What you should do:
Exclude pictures; retype the lines below from the line containing "RGB1 pin G: D2 -> D4" through the end of the records, both ends kept.

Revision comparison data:
——
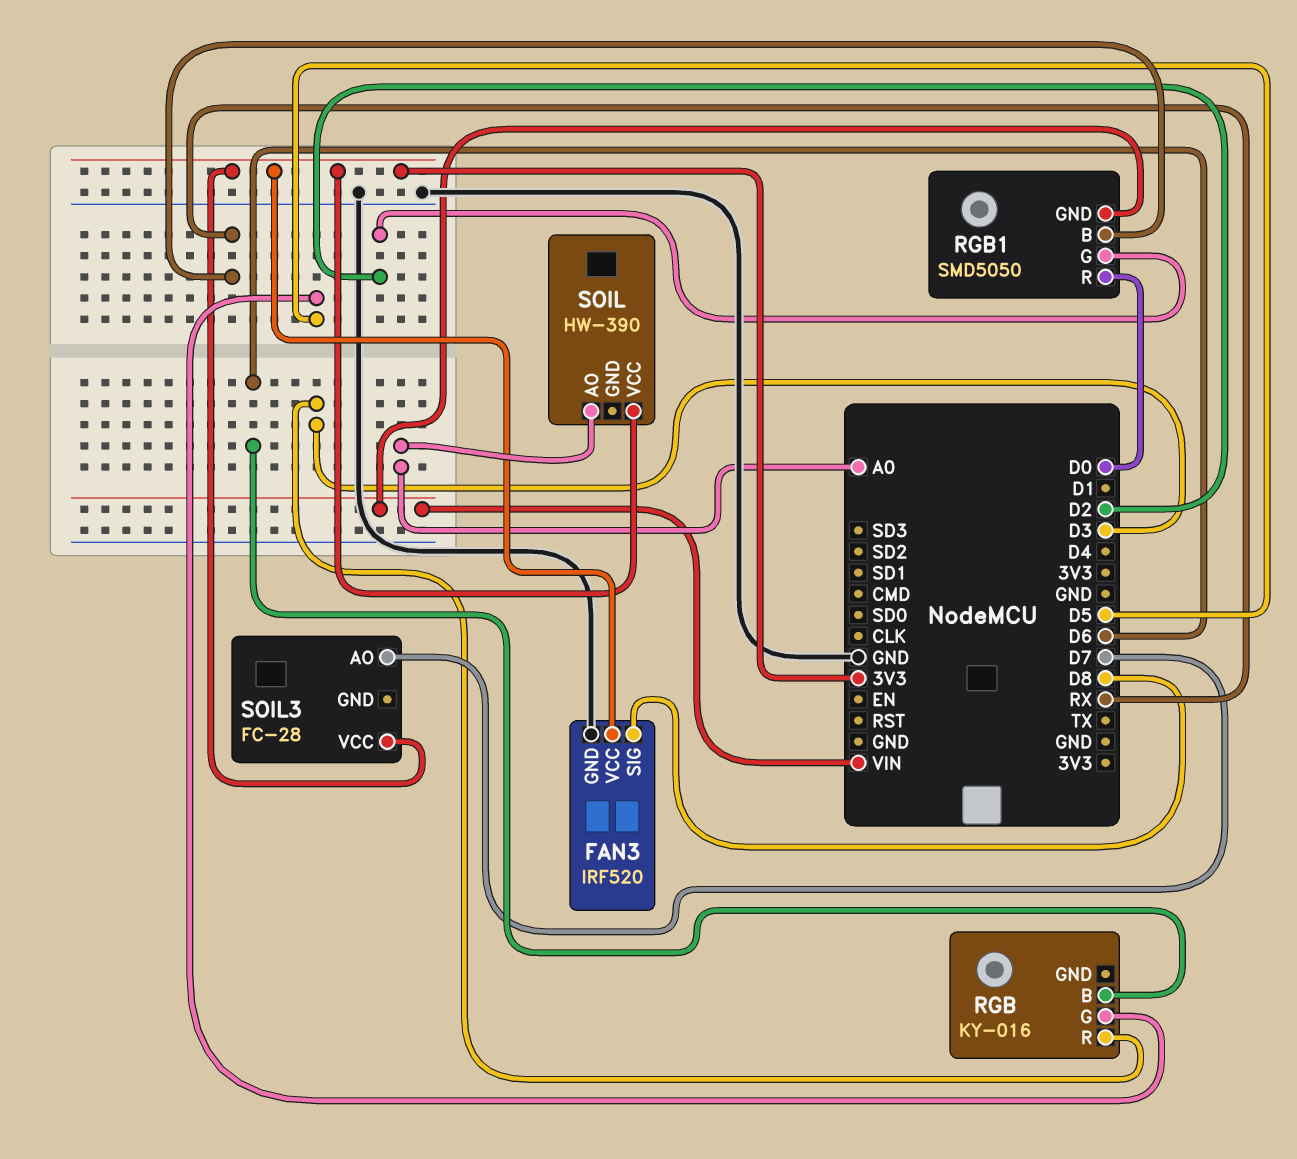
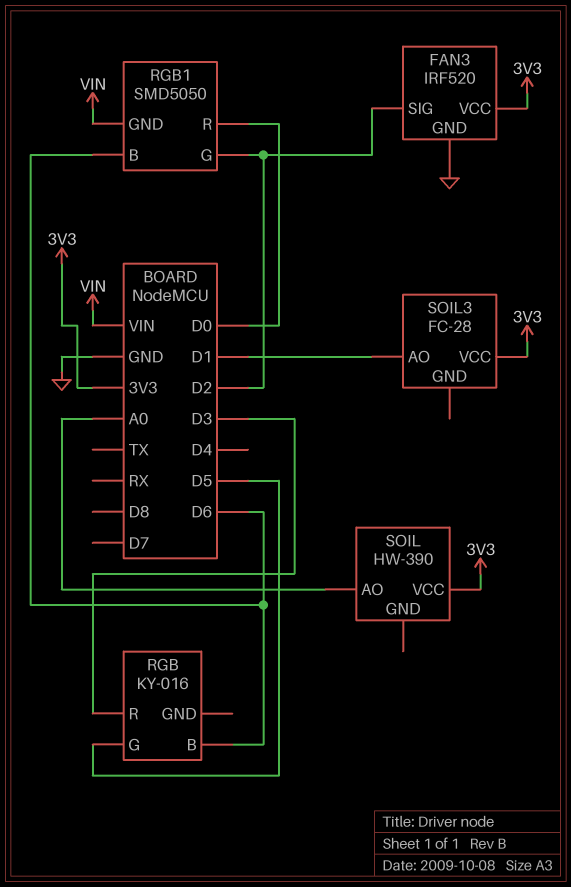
FAN3 pin SIG: D8 -> D2
RGB1 pin B: RX -> D6
SOIL3 pin AO: D7 -> D1

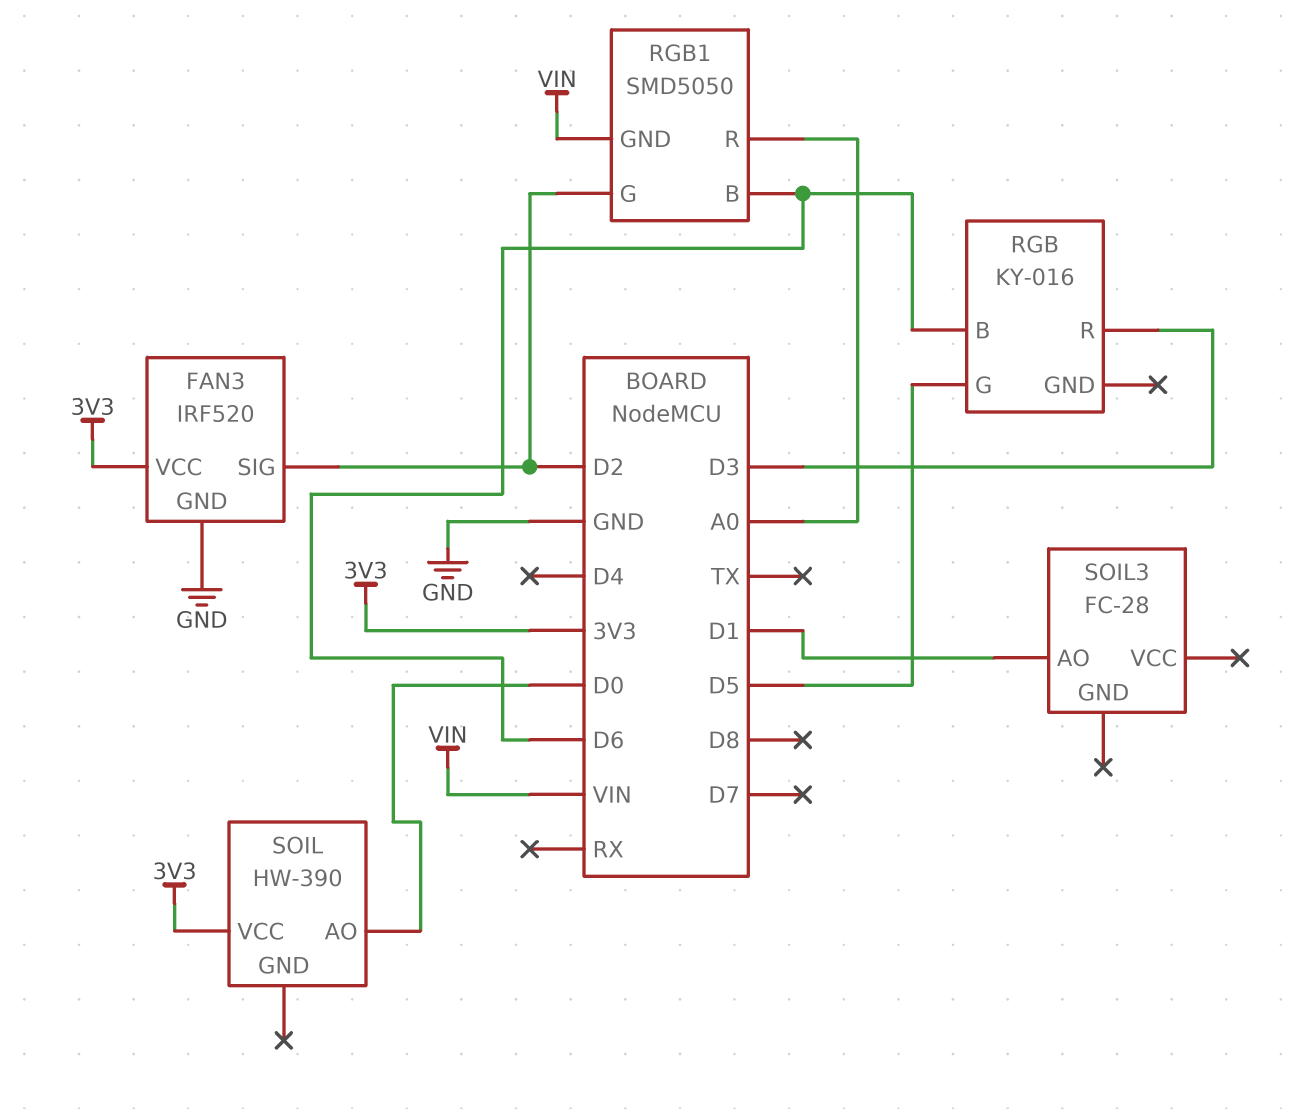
RGB1 pin R: D0 -> A0
SOIL pin AO: A0 -> D0
SOIL3 pin VCC: 3V3 -> none

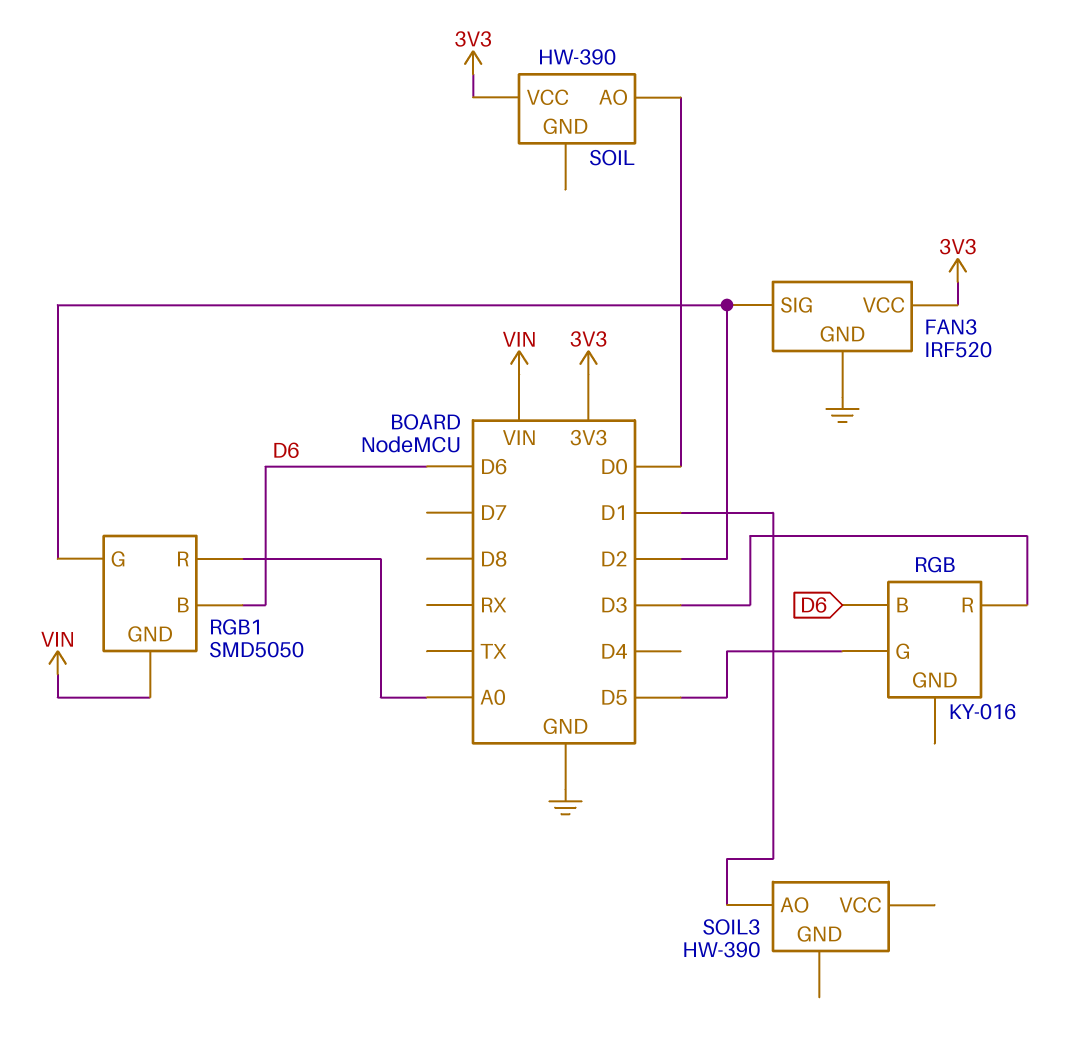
SOIL3: FC-28 -> HW-390

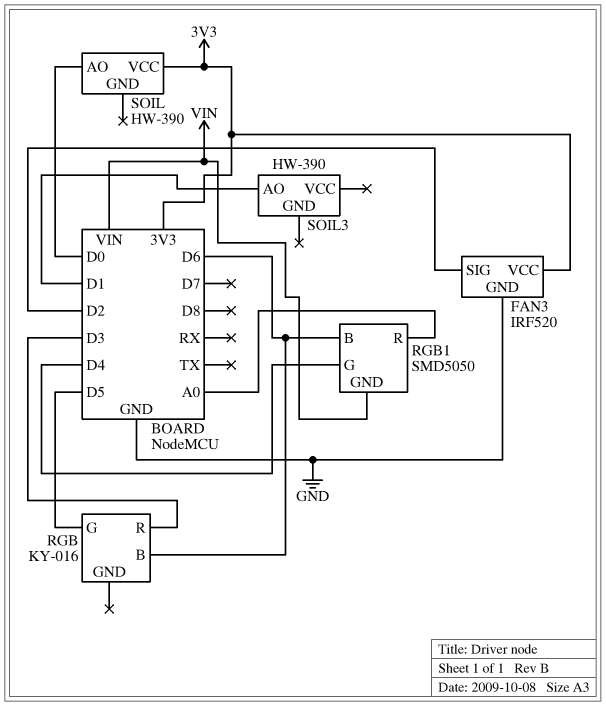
RGB1 pin G: D2 -> D4

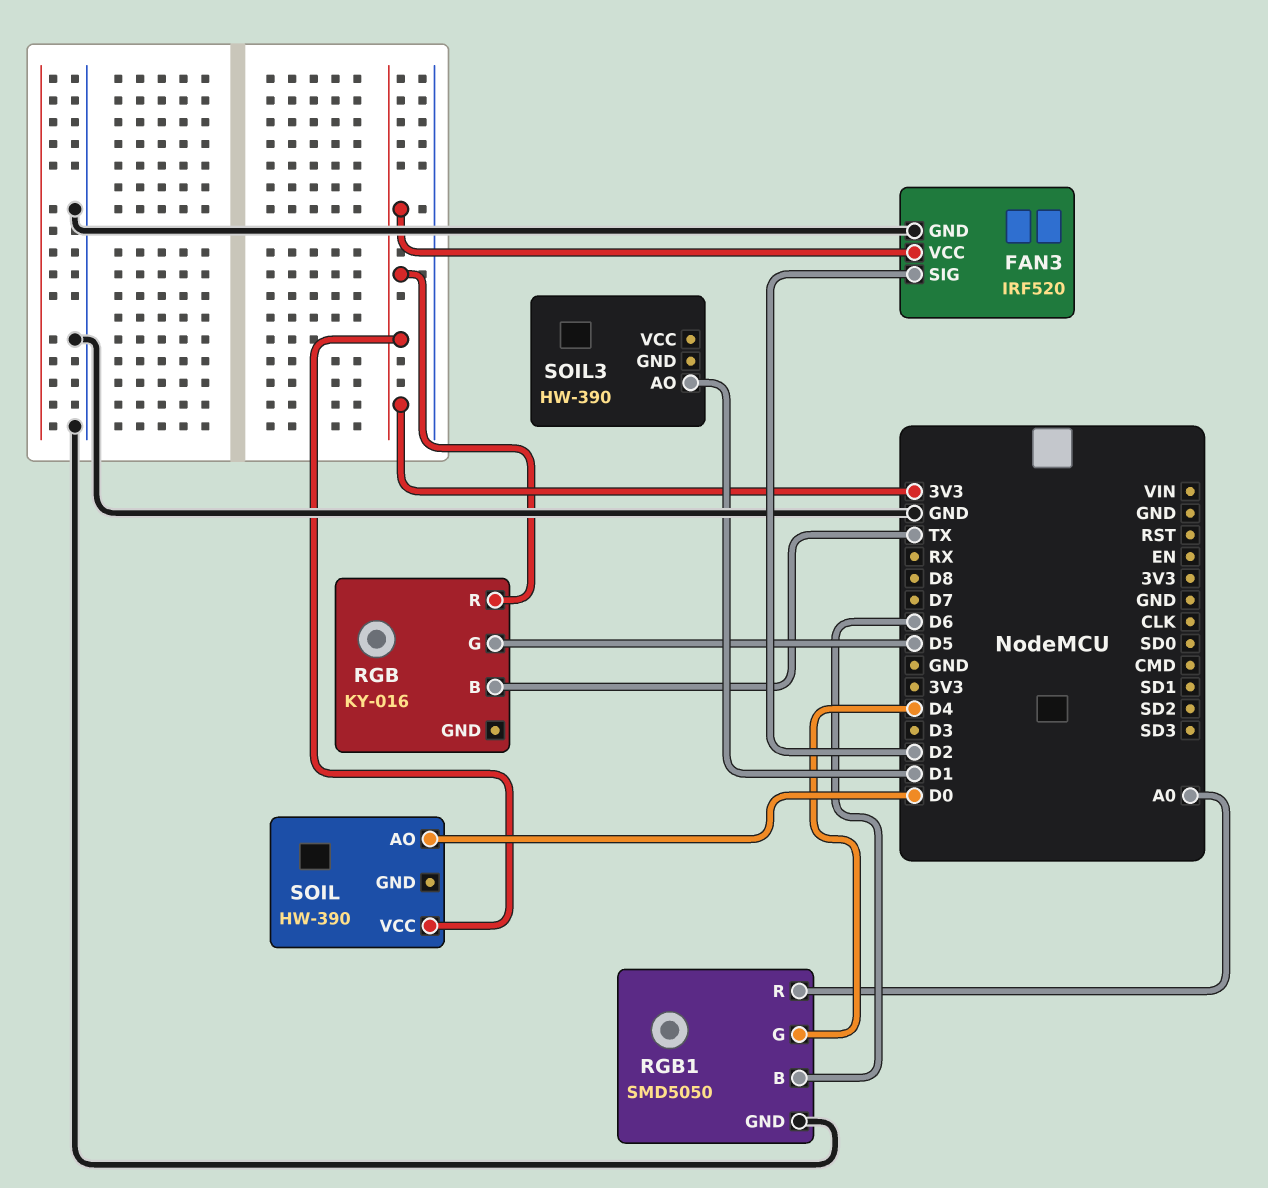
RGB pin B: D6 -> TX
RGB pin R: D3 -> 3V3
RGB1 pin GND: VIN -> GND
——
Written reply:
RGB1 pin G: D2 -> D4

RGB pin B: D6 -> TX
RGB pin R: D3 -> 3V3
RGB1 pin GND: VIN -> GND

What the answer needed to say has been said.